Assignment »
Count, in the data that follows, every line with the string "diode", and give that count as the whole reply.

Data supplied »
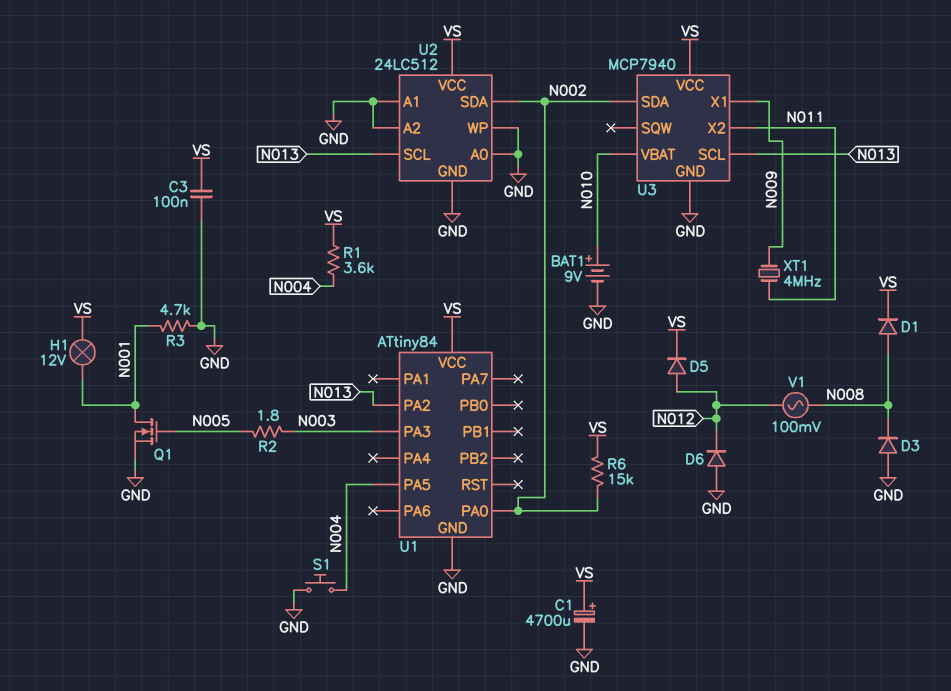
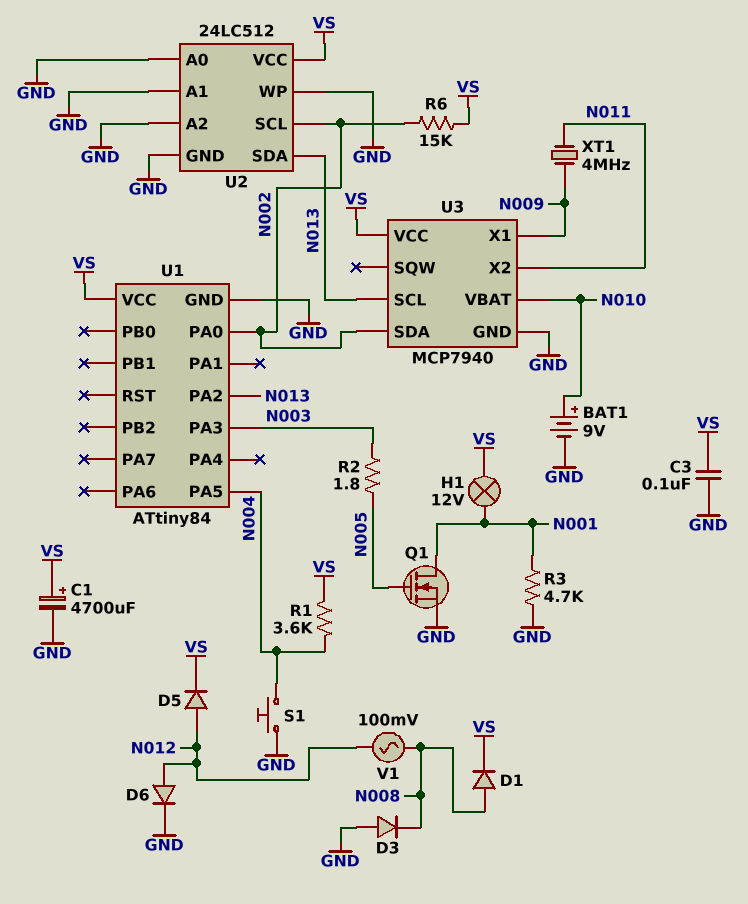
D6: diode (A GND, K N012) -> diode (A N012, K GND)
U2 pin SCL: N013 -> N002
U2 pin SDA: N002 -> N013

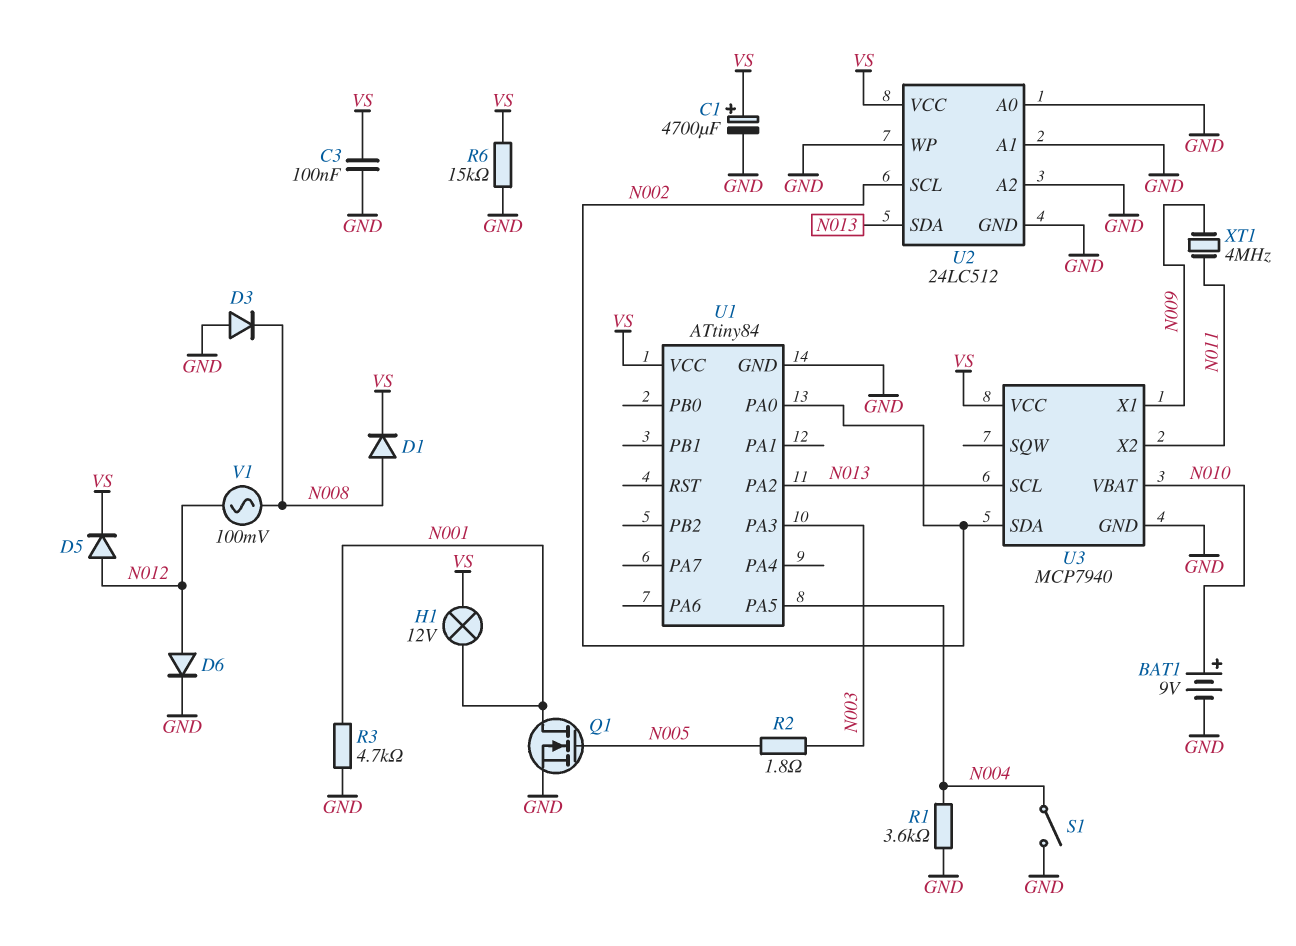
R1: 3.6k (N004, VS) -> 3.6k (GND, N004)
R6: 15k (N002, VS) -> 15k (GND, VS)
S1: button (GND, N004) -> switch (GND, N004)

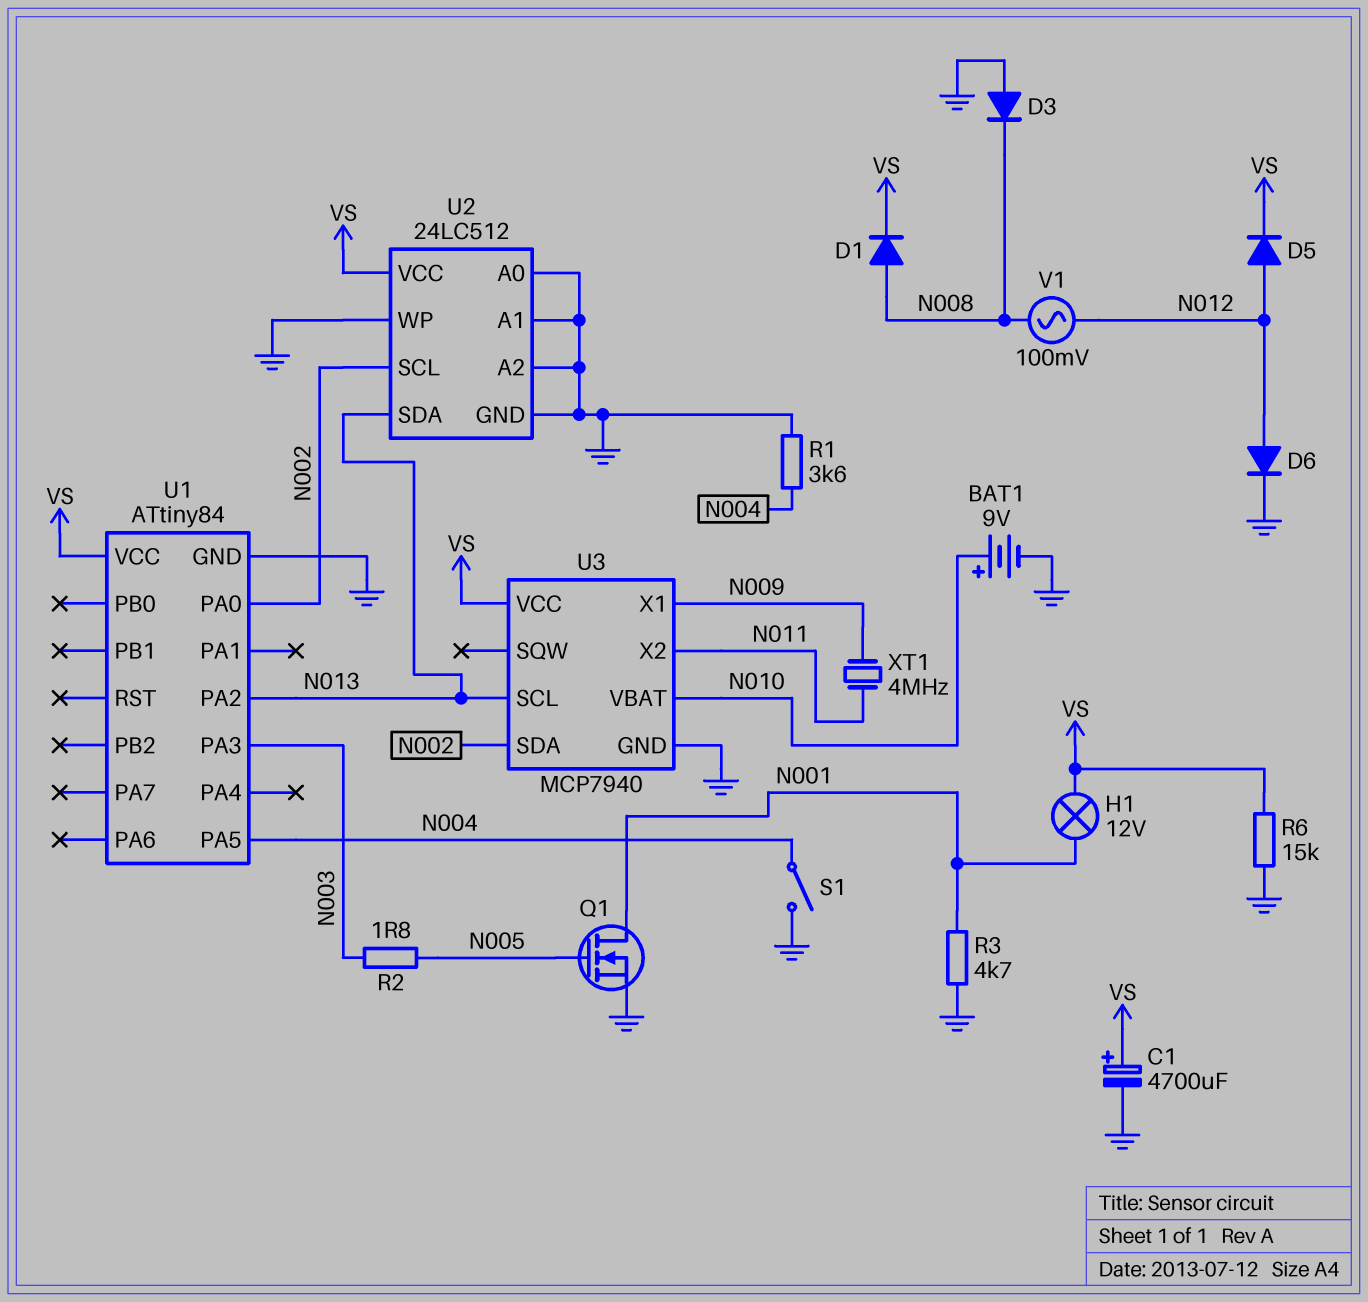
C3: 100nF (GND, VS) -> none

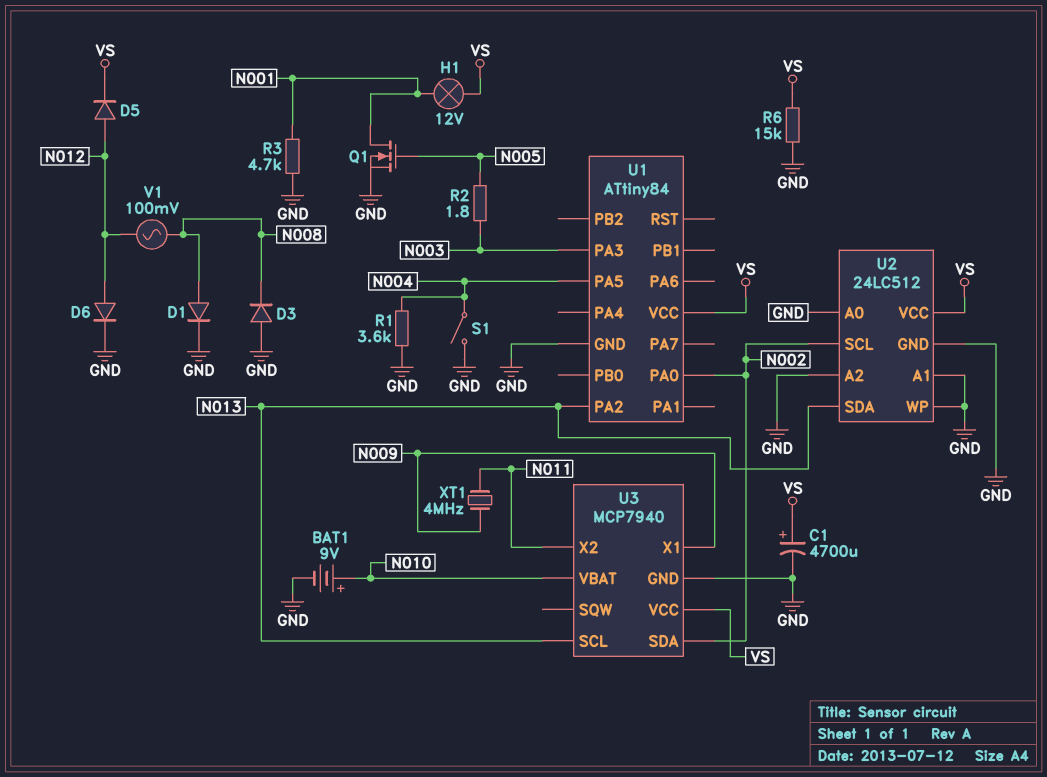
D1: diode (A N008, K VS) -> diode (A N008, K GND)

Worked solution »
2